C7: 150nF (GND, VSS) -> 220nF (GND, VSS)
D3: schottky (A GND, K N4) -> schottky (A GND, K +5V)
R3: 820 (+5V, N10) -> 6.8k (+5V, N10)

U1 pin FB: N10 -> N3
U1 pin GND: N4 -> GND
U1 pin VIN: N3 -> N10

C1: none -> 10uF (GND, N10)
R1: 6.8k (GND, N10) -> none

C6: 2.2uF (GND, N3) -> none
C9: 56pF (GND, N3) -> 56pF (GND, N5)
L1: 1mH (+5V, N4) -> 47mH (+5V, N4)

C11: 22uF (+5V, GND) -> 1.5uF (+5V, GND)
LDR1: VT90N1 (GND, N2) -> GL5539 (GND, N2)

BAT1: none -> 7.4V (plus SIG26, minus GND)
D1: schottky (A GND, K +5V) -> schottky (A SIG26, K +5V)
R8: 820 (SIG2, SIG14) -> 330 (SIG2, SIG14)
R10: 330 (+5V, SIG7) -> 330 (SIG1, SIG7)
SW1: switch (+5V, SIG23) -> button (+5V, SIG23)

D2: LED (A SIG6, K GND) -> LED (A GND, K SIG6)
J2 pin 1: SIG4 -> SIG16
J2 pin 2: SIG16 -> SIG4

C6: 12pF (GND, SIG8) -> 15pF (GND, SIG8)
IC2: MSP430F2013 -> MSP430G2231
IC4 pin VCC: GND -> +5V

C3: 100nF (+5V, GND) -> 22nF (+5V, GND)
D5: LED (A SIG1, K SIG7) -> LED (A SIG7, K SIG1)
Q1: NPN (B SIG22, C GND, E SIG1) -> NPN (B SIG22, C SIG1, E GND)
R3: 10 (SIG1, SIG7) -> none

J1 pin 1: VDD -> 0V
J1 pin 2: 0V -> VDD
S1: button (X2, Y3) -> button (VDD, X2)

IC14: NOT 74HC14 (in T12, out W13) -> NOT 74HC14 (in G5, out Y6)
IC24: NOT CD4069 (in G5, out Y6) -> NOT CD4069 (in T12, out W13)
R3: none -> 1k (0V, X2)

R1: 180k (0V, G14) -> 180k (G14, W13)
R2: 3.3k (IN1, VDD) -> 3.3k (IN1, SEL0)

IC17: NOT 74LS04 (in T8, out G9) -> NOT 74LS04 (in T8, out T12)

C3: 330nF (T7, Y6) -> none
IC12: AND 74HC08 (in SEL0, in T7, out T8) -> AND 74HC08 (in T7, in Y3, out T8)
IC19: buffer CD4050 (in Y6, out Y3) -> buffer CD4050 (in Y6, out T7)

★ ★ ★ ★ ★

**Exercise description:**
The whole listing above should be copied out exactly, line by line.

**Answer below:**
C7: 150nF (GND, VSS) -> 220nF (GND, VSS)
D3: schottky (A GND, K N4) -> schottky (A GND, K +5V)
R3: 820 (+5V, N10) -> 6.8k (+5V, N10)

U1 pin FB: N10 -> N3
U1 pin GND: N4 -> GND
U1 pin VIN: N3 -> N10

C1: none -> 10uF (GND, N10)
R1: 6.8k (GND, N10) -> none

C6: 2.2uF (GND, N3) -> none
C9: 56pF (GND, N3) -> 56pF (GND, N5)
L1: 1mH (+5V, N4) -> 47mH (+5V, N4)

C11: 22uF (+5V, GND) -> 1.5uF (+5V, GND)
LDR1: VT90N1 (GND, N2) -> GL5539 (GND, N2)

BAT1: none -> 7.4V (plus SIG26, minus GND)
D1: schottky (A GND, K +5V) -> schottky (A SIG26, K +5V)
R8: 820 (SIG2, SIG14) -> 330 (SIG2, SIG14)
R10: 330 (+5V, SIG7) -> 330 (SIG1, SIG7)
SW1: switch (+5V, SIG23) -> button (+5V, SIG23)

D2: LED (A SIG6, K GND) -> LED (A GND, K SIG6)
J2 pin 1: SIG4 -> SIG16
J2 pin 2: SIG16 -> SIG4

C6: 12pF (GND, SIG8) -> 15pF (GND, SIG8)
IC2: MSP430F2013 -> MSP430G2231
IC4 pin VCC: GND -> +5V

C3: 100nF (+5V, GND) -> 22nF (+5V, GND)
D5: LED (A SIG1, K SIG7) -> LED (A SIG7, K SIG1)
Q1: NPN (B SIG22, C GND, E SIG1) -> NPN (B SIG22, C SIG1, E GND)
R3: 10 (SIG1, SIG7) -> none

J1 pin 1: VDD -> 0V
J1 pin 2: 0V -> VDD
S1: button (X2, Y3) -> button (VDD, X2)

IC14: NOT 74HC14 (in T12, out W13) -> NOT 74HC14 (in G5, out Y6)
IC24: NOT CD4069 (in G5, out Y6) -> NOT CD4069 (in T12, out W13)
R3: none -> 1k (0V, X2)

R1: 180k (0V, G14) -> 180k (G14, W13)
R2: 3.3k (IN1, VDD) -> 3.3k (IN1, SEL0)

IC17: NOT 74LS04 (in T8, out G9) -> NOT 74LS04 (in T8, out T12)

C3: 330nF (T7, Y6) -> none
IC12: AND 74HC08 (in SEL0, in T7, out T8) -> AND 74HC08 (in T7, in Y3, out T8)
IC19: buffer CD4050 (in Y6, out Y3) -> buffer CD4050 (in Y6, out T7)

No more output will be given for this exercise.